* _Exercise requirements_: Your reply should repeat, exactly, the line containing "degrees clockwise |" and the rest of the material after it.

* _Source records_:
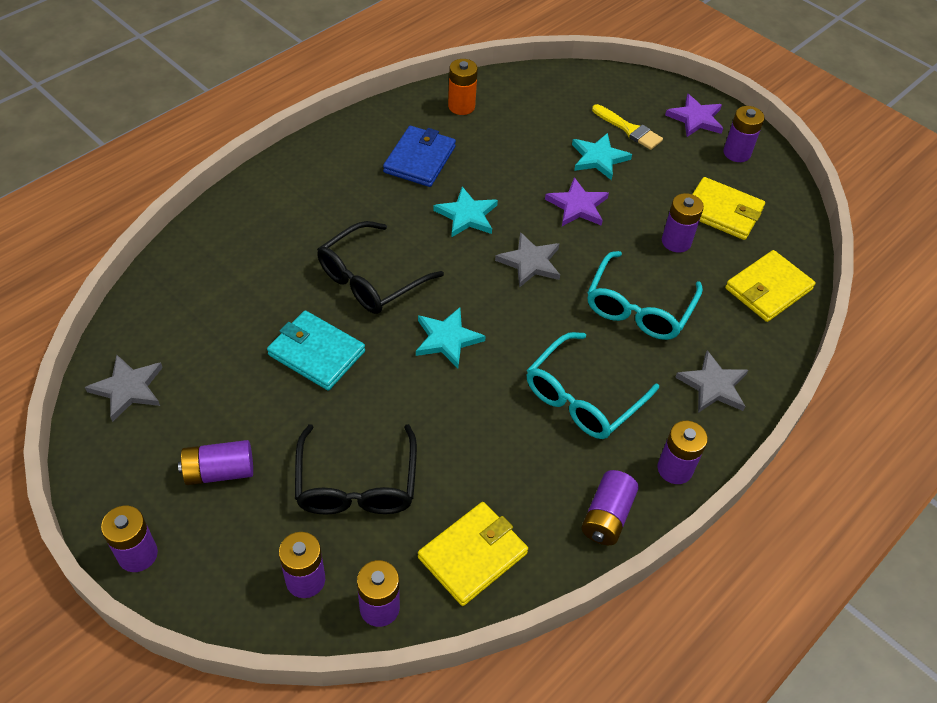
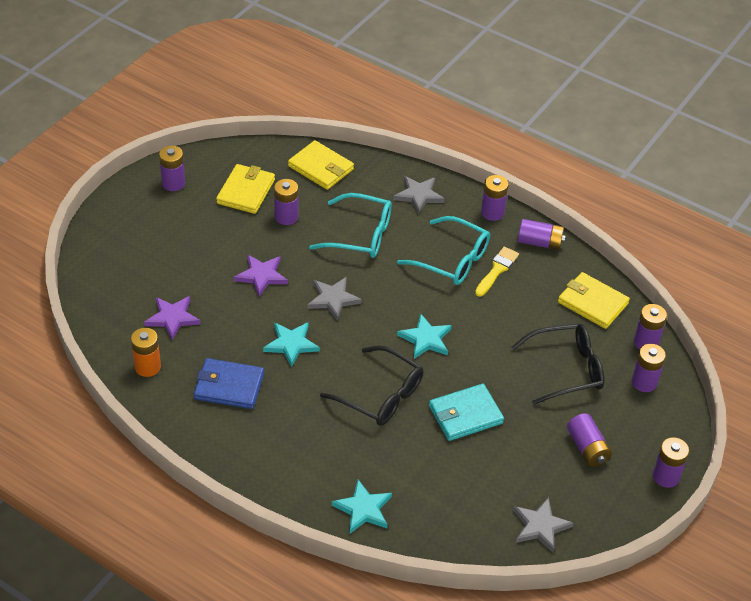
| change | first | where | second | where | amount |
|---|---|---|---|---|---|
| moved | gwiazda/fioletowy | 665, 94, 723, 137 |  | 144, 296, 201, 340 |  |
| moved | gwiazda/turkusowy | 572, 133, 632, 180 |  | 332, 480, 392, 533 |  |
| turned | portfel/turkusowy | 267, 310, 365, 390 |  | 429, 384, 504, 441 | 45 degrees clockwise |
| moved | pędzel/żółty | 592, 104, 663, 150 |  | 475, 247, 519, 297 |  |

* _Response below_:
| turned | portfel/turkusowy | 267, 310, 365, 390 |  | 429, 384, 504, 441 | 45 degrees clockwise |
| moved | pędzel/żółty | 592, 104, 663, 150 |  | 475, 247, 519, 297 |  |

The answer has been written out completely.